▶ _What this task involves_
Give the stretch of the listing from the line containing "Question: I am" through the line containing "(B) It is farther" as a JSON list of strings, one per line, with blank lines omitted.

>> START

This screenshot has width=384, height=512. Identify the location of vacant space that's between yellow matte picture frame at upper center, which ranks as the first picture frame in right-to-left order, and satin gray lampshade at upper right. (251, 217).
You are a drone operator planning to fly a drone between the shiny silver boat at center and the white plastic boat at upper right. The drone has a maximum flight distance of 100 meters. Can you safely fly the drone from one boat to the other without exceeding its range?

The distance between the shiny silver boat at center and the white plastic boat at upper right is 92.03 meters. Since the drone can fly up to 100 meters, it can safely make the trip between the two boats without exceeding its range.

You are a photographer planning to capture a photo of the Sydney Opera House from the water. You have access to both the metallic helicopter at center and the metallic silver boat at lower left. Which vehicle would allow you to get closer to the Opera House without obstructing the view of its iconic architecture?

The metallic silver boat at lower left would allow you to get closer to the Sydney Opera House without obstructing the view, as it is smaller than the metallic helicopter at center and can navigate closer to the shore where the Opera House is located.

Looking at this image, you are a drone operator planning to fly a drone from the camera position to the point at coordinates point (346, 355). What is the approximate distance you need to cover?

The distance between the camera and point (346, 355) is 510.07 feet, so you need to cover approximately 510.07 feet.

>> END
>> START

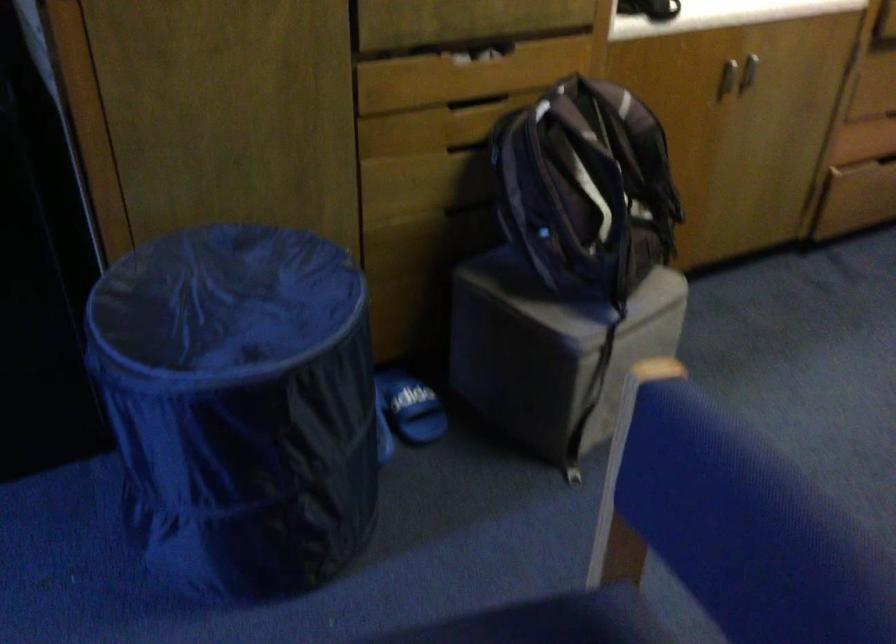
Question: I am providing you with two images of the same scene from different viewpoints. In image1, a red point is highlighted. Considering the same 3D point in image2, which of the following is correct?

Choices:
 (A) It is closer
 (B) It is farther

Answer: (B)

>> END

▶ _Result for this task_
[
  "Question: I am providing you with two images of the same scene from different viewpoints. In image1, a red point is highlighted. Considering the same 3D point in image2, which of the following is correct?",
  "Choices:",
  " (A) It is closer",
  " (B) It is farther"
]